■ Extracted data entries
----
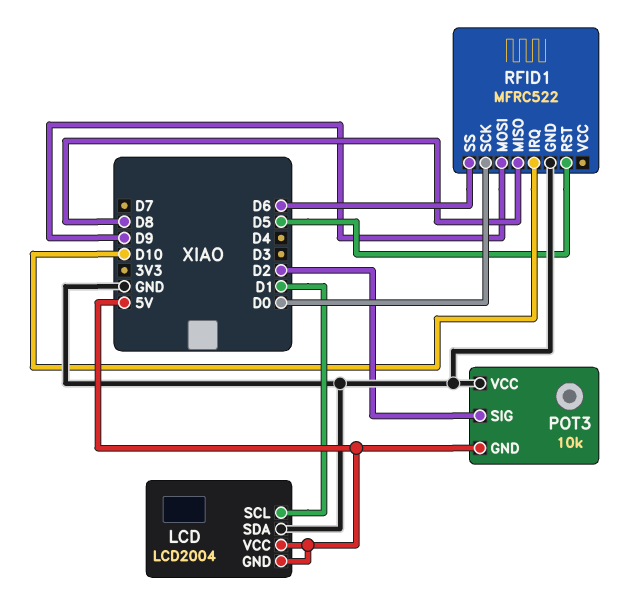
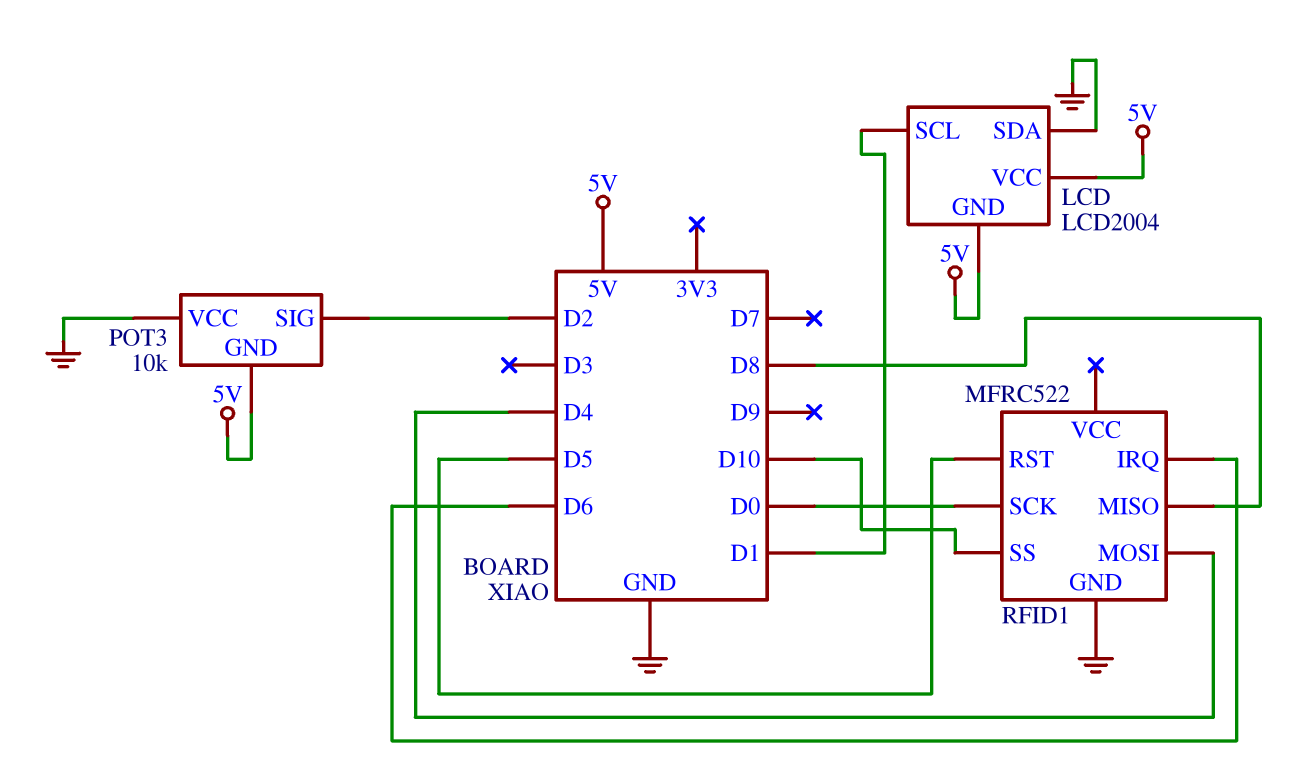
RFID1 pin IRQ: D10 -> D6
RFID1 pin MOSI: D9 -> D4
RFID1 pin SS: D6 -> D10

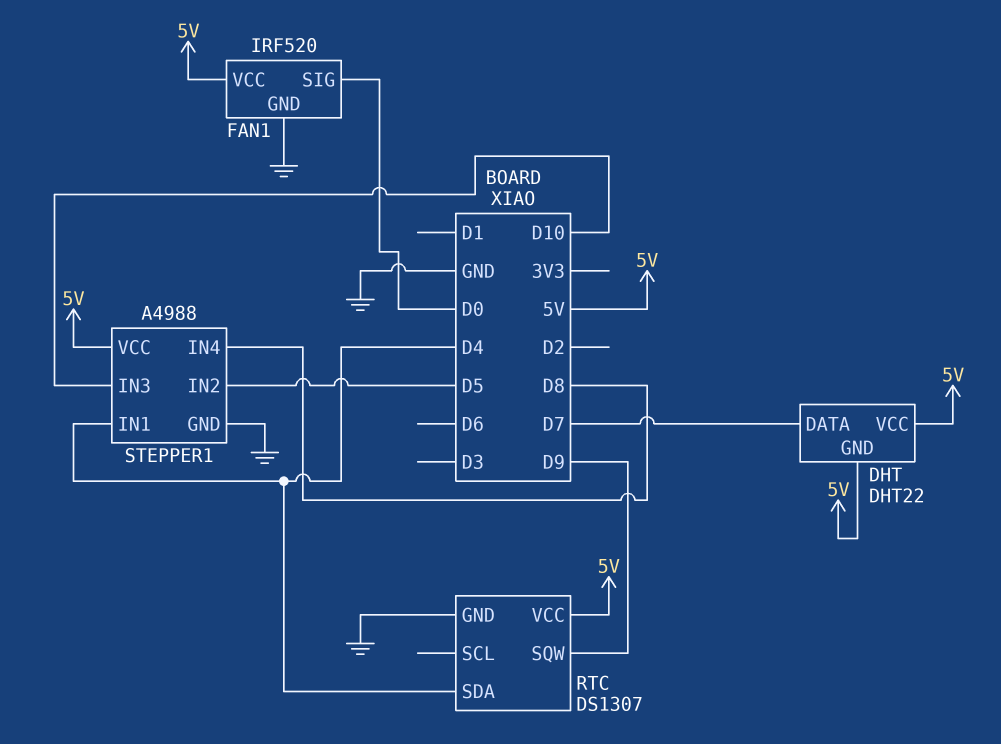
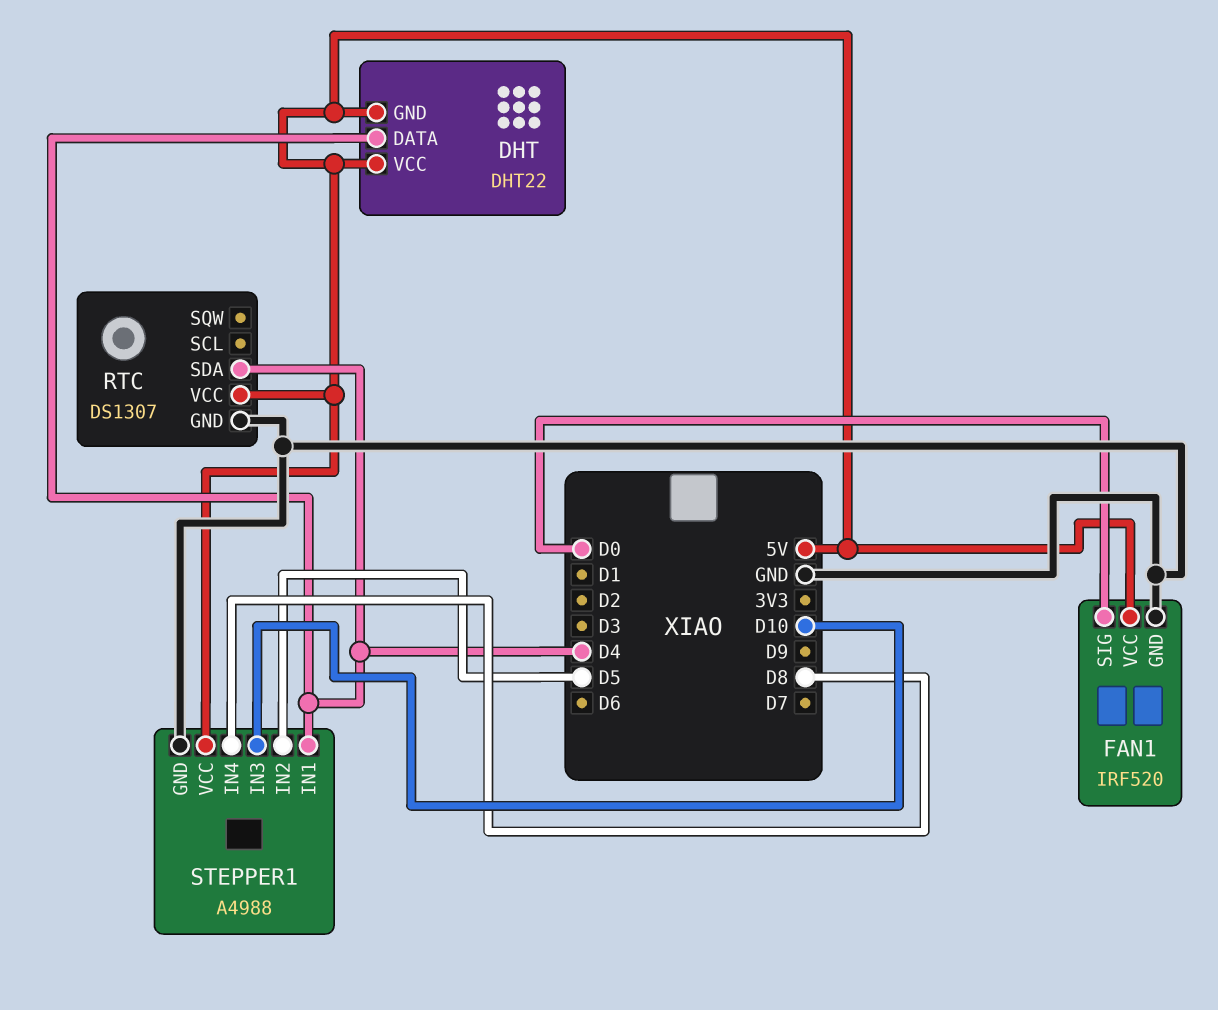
DHT pin DATA: D7 -> D4
RTC pin SQW: D9 -> none

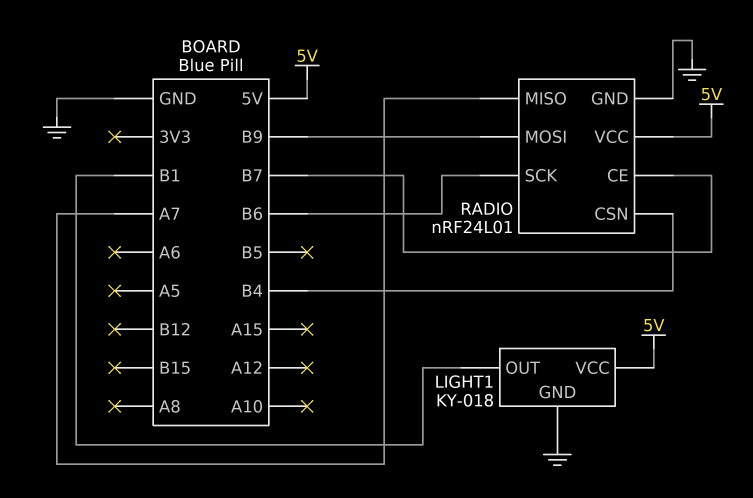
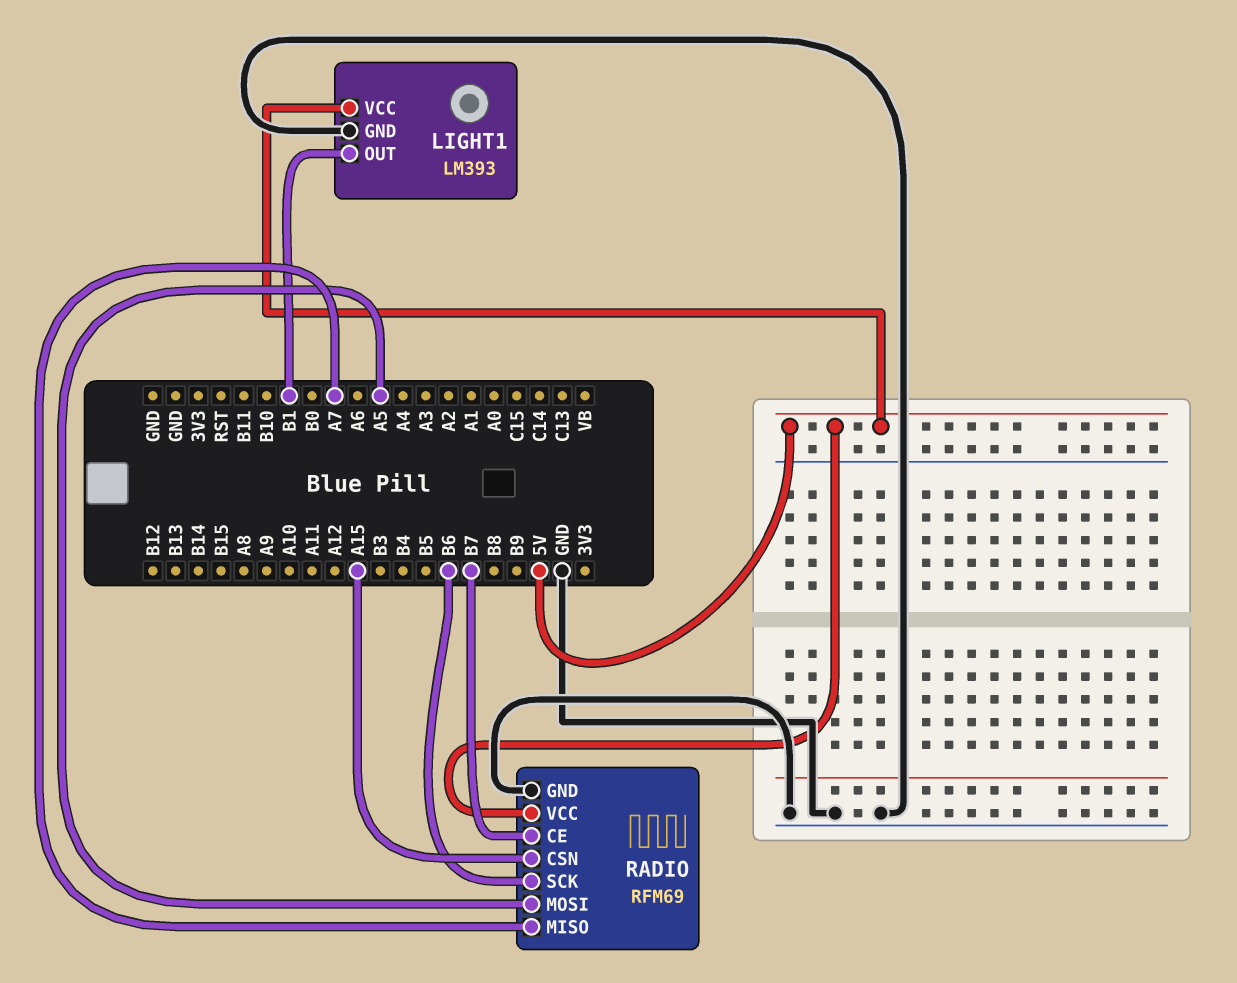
LIGHT1: KY-018 -> LM393
RADIO: nRF24L01 -> RFM69
RADIO pin CSN: B4 -> A15
RADIO pin MOSI: B9 -> A5

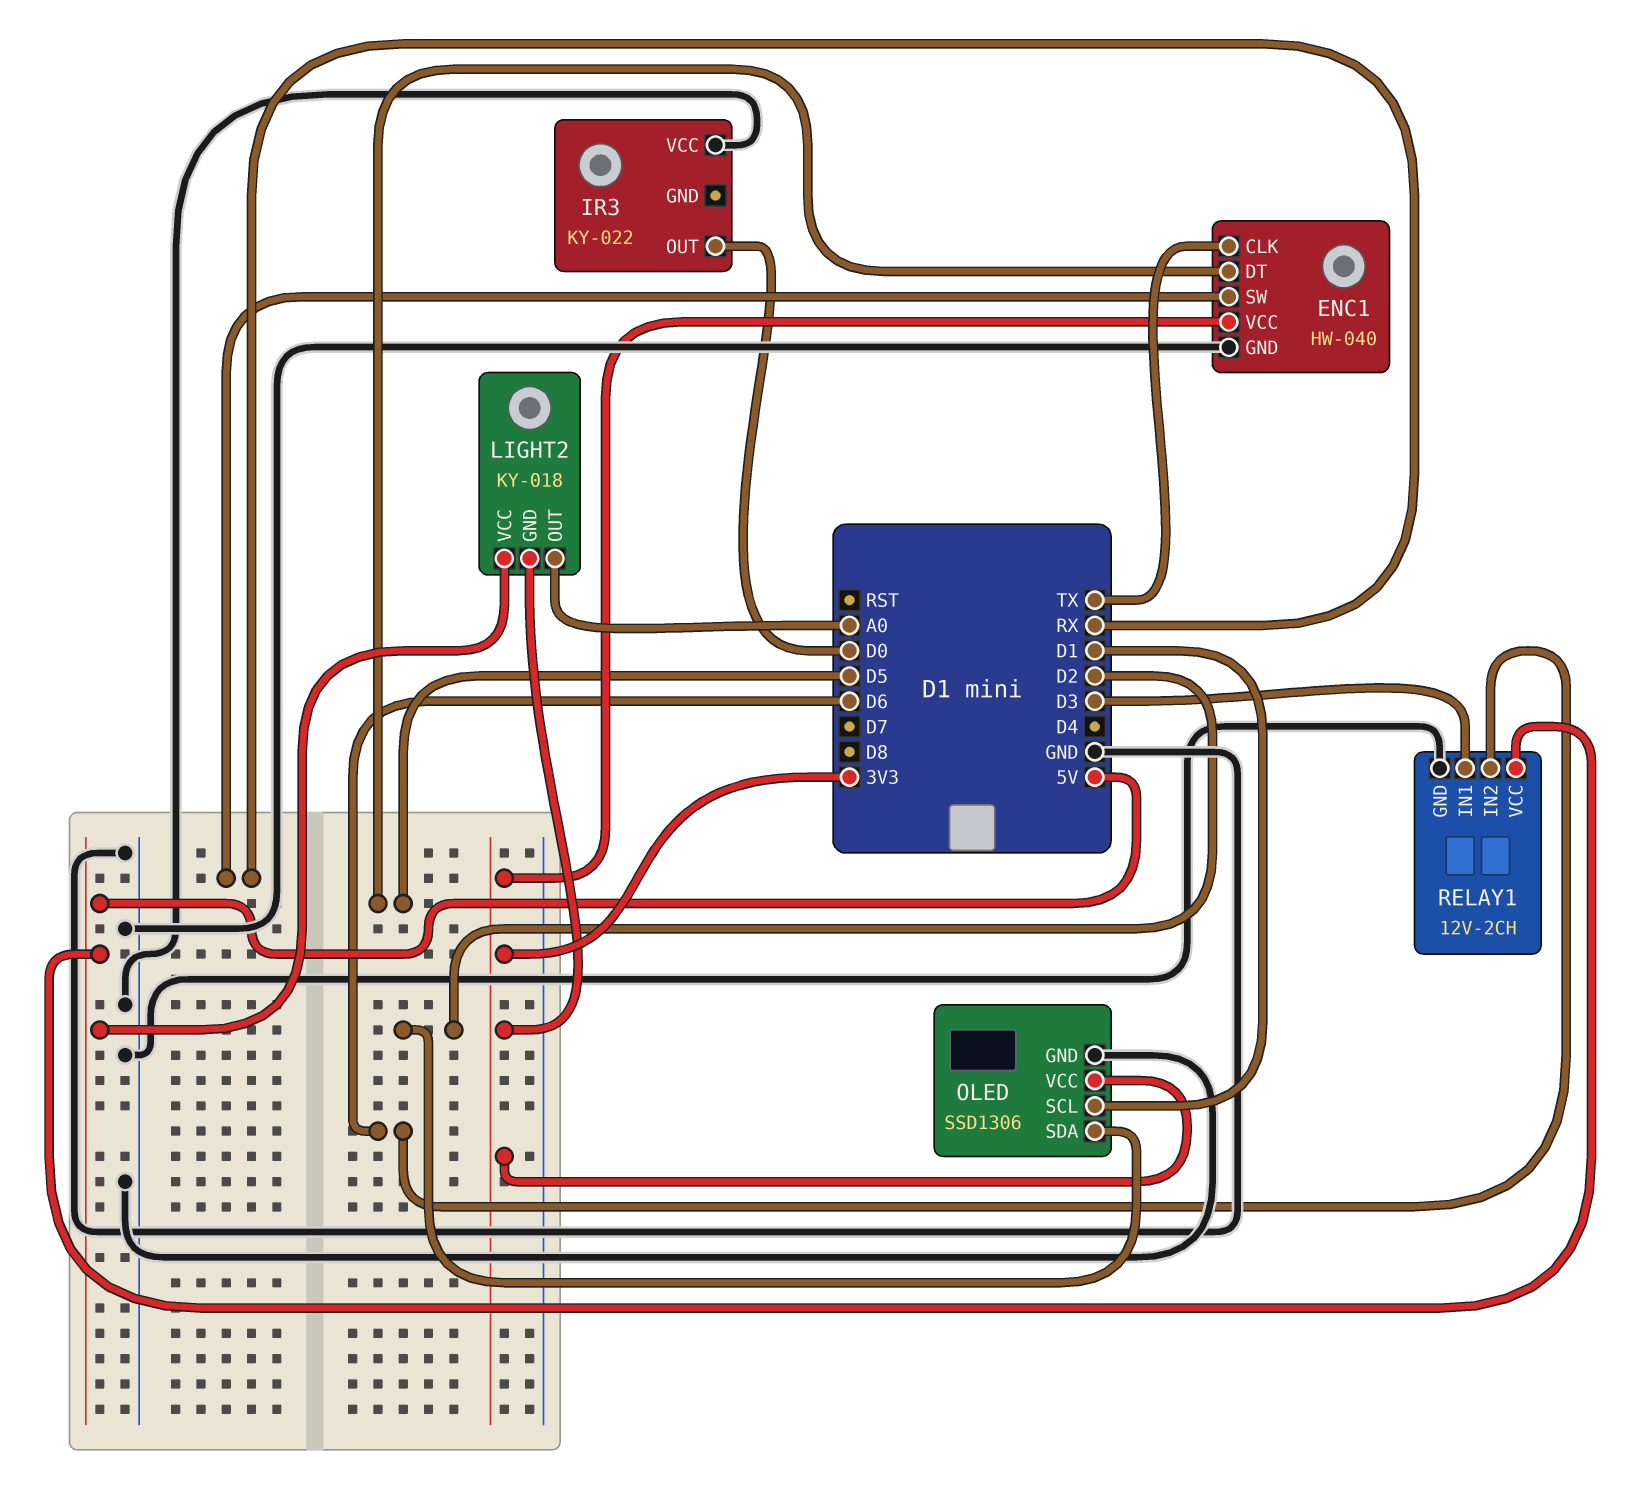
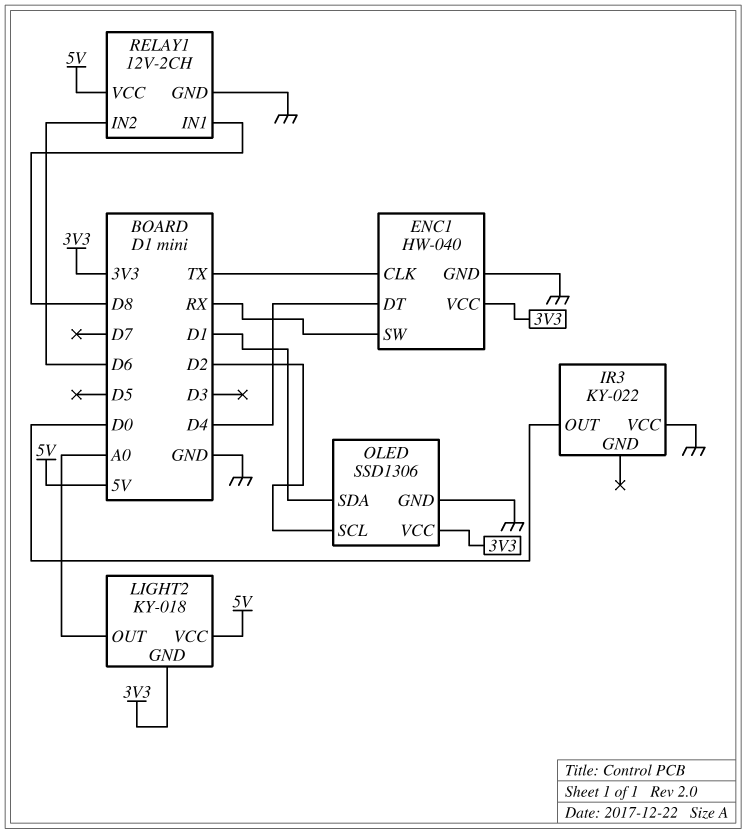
ENC1 pin DT: D5 -> D4
OLED pin SCL: D1 -> D2
OLED pin SDA: D2 -> D1
RELAY1 pin IN1: D3 -> D8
----
Nothing but the lines from the one with "RFID1 pin SS: D6 -> D10" through the end of the entries above, both included, should be set down, exactly and without pictures.

RFID1 pin SS: D6 -> D10

DHT pin DATA: D7 -> D4
RTC pin SQW: D9 -> none

LIGHT1: KY-018 -> LM393
RADIO: nRF24L01 -> RFM69
RADIO pin CSN: B4 -> A15
RADIO pin MOSI: B9 -> A5

ENC1 pin DT: D5 -> D4
OLED pin SCL: D1 -> D2
OLED pin SDA: D2 -> D1
RELAY1 pin IN1: D3 -> D8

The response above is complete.